- _What is needed_: Beneath this instruction is a listing; print exactly the lines in it starting at the line that contains "orange circle at (397, 574): moved 3 px up" and going through the line that contains "black line at".

- _Supplied data_:
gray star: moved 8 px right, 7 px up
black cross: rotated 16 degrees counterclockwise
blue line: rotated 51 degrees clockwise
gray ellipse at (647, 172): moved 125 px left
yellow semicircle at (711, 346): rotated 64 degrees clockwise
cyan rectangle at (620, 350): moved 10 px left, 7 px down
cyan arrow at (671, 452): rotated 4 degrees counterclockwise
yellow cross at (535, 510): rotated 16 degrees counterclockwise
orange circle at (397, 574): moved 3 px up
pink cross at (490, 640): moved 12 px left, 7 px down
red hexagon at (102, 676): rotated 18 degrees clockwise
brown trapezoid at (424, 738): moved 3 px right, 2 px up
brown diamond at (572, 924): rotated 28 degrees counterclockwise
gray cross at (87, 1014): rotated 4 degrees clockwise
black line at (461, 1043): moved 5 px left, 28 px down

---

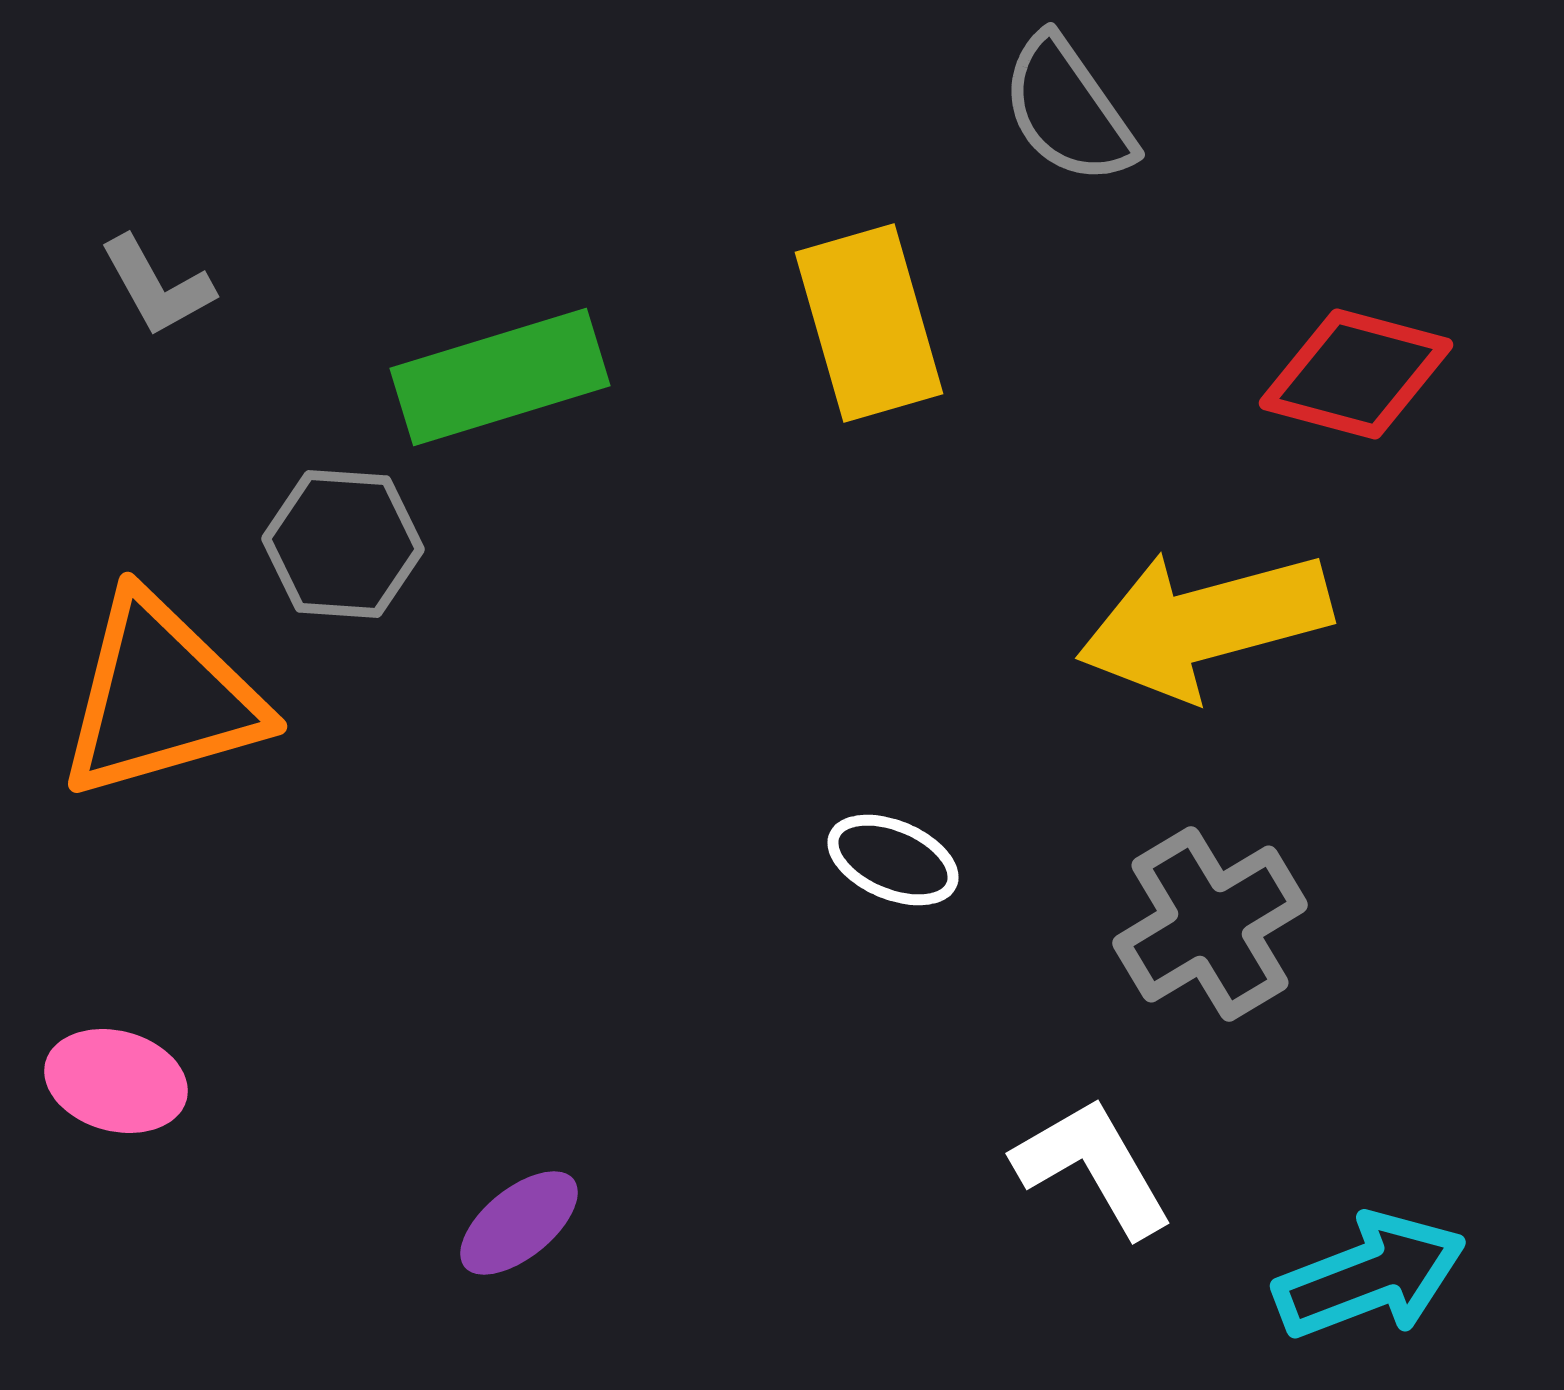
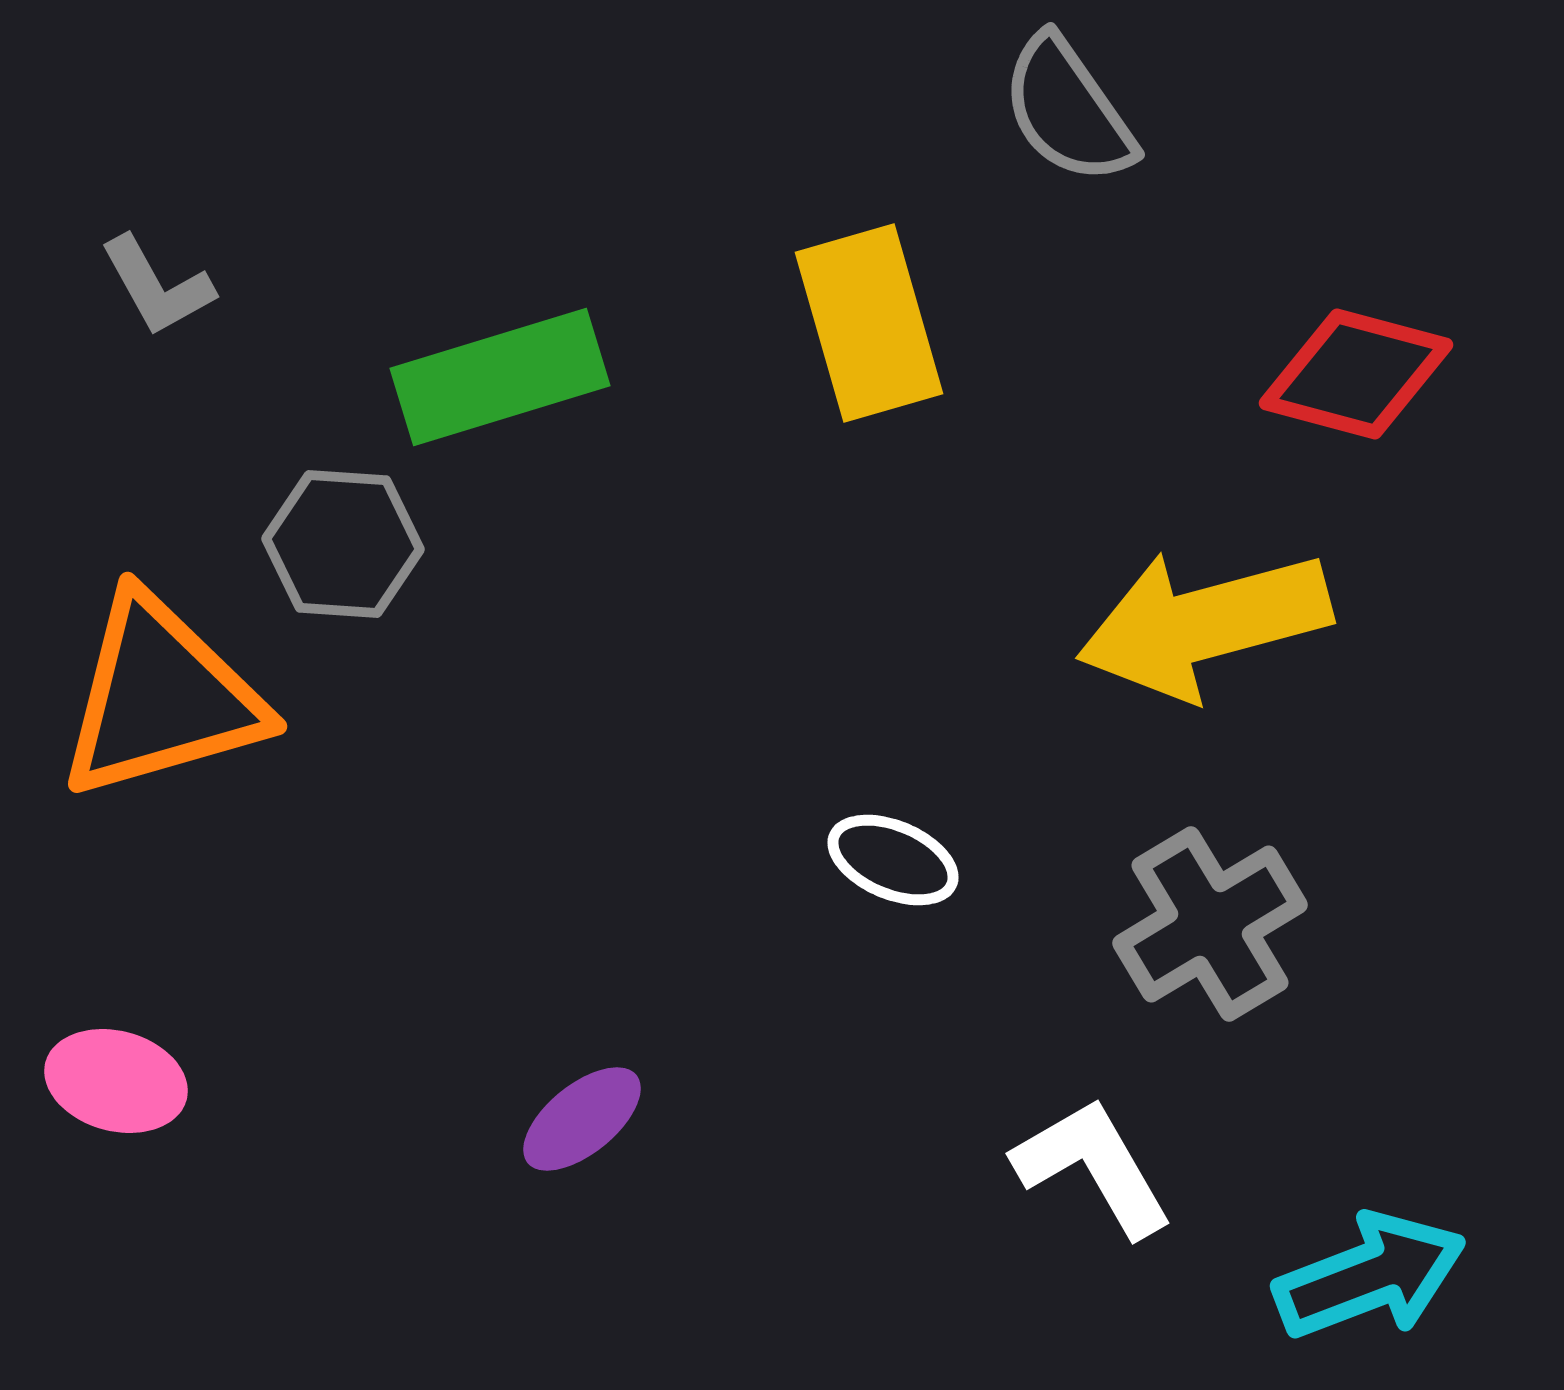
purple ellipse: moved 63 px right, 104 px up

==

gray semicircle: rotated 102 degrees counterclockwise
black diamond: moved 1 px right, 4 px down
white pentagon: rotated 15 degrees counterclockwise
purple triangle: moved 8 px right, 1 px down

- _Your response_:
orange circle at (397, 574): moved 3 px up
pink cross at (490, 640): moved 12 px left, 7 px down
red hexagon at (102, 676): rotated 18 degrees clockwise
brown trapezoid at (424, 738): moved 3 px right, 2 px up
brown diamond at (572, 924): rotated 28 degrees counterclockwise
gray cross at (87, 1014): rotated 4 degrees clockwise
black line at (461, 1043): moved 5 px left, 28 px down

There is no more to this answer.